_Source material_
===============

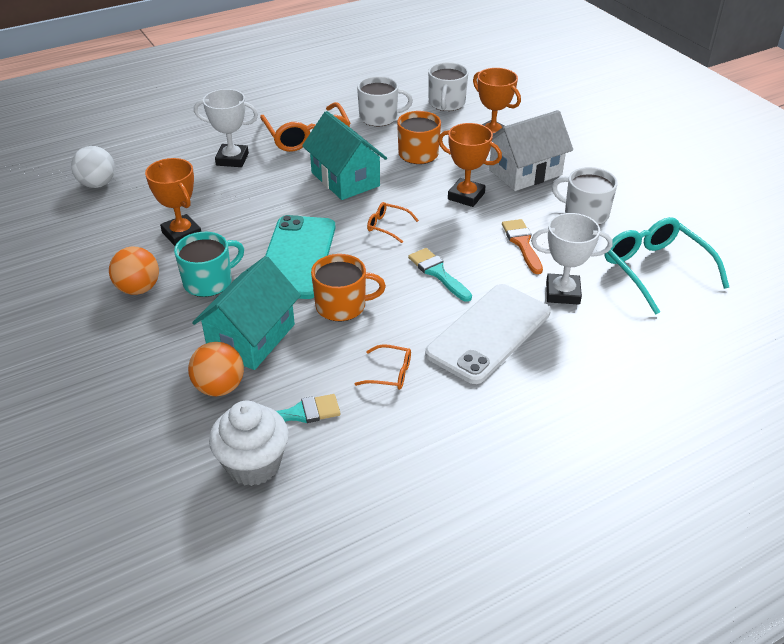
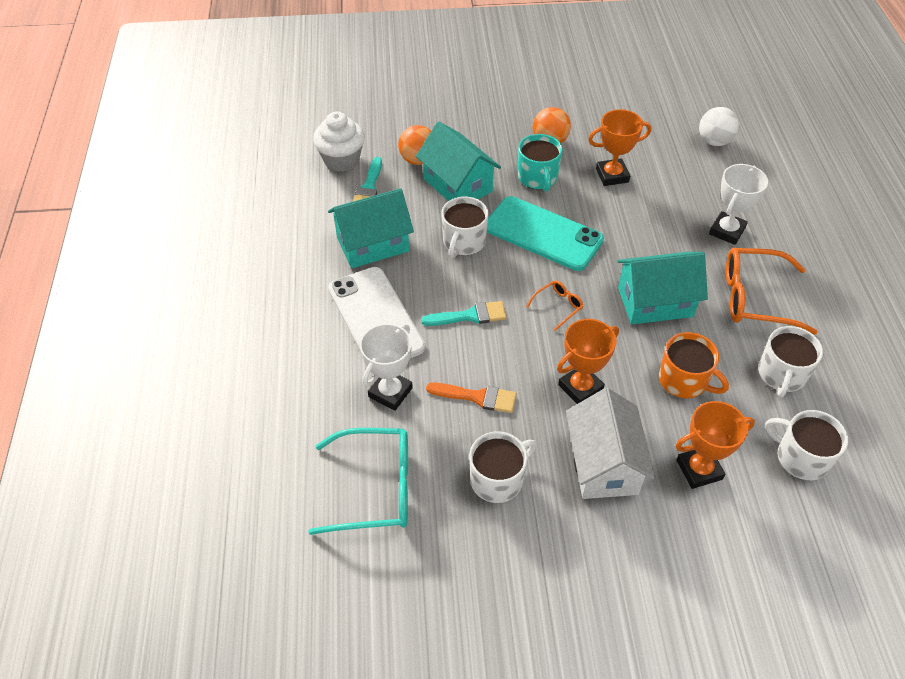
camera: 115 degrees right, 10 degrees up
orange mug [311,254,386,321] -> white mug [441,197,488,258]
orange glasses [355,344,411,390] -> turquoise house [328,188,414,268]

===============

Leaving the images out, retype all the material above exactly.

camera: 115 degrees right, 10 degrees up
orange mug [311,254,386,321] -> white mug [441,197,488,258]
orange glasses [355,344,411,390] -> turquoise house [328,188,414,268]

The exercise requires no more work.